§ What you need to do
An exact copy of all records is expected, minus the images.
━━ Data extract ━━
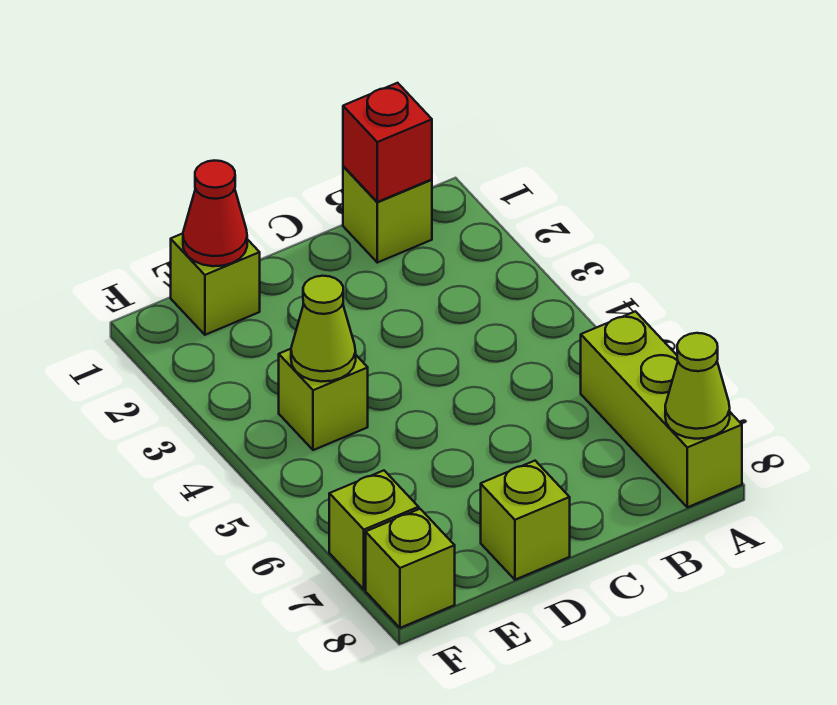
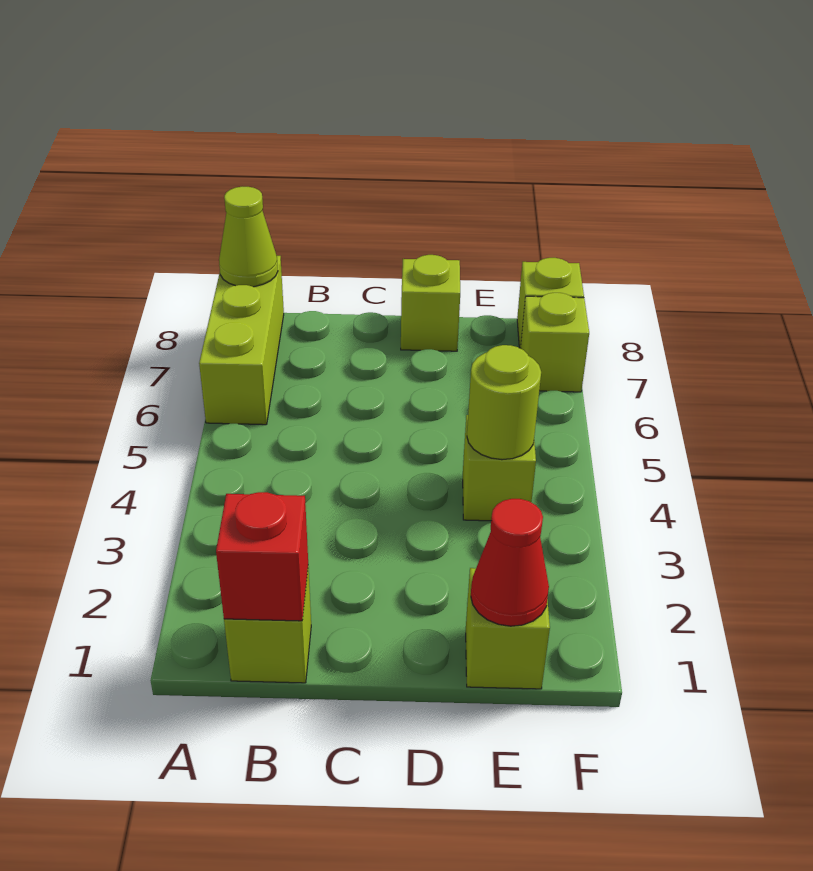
lime cone E4 level 2 -> lime round brick E4 level 2

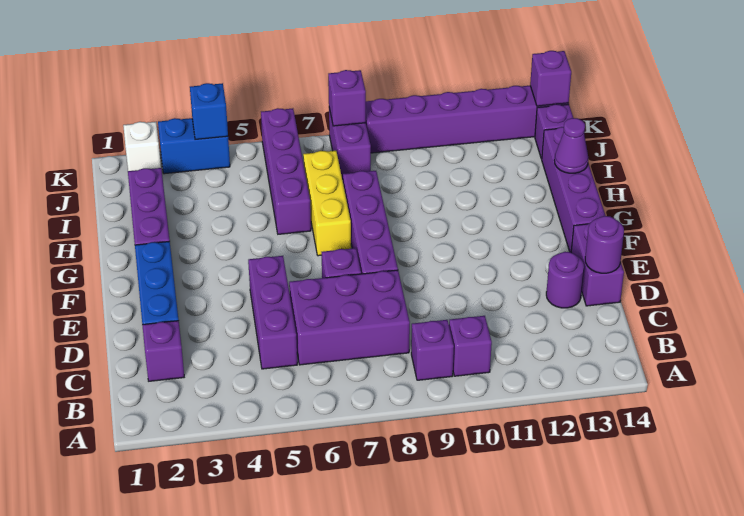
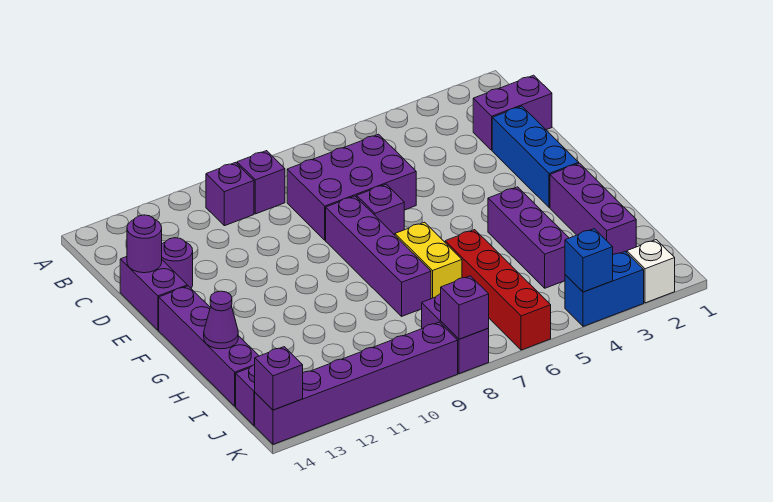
purple brick C2 level 1 -> purple brick C1:C2 level 1
purple brick C5:E5 level 1 -> purple brick G4:I4 level 1
yellow brick G7:I7 level 1 -> yellow brick G7:H7 level 1
purple brick H6:K6 level 1 -> red brick H6:K6 level 1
━━━
§ Answer to this task
lime cone E4 level 2 -> lime round brick E4 level 2

purple brick C2 level 1 -> purple brick C1:C2 level 1
purple brick C5:E5 level 1 -> purple brick G4:I4 level 1
yellow brick G7:I7 level 1 -> yellow brick G7:H7 level 1
purple brick H6:K6 level 1 -> red brick H6:K6 level 1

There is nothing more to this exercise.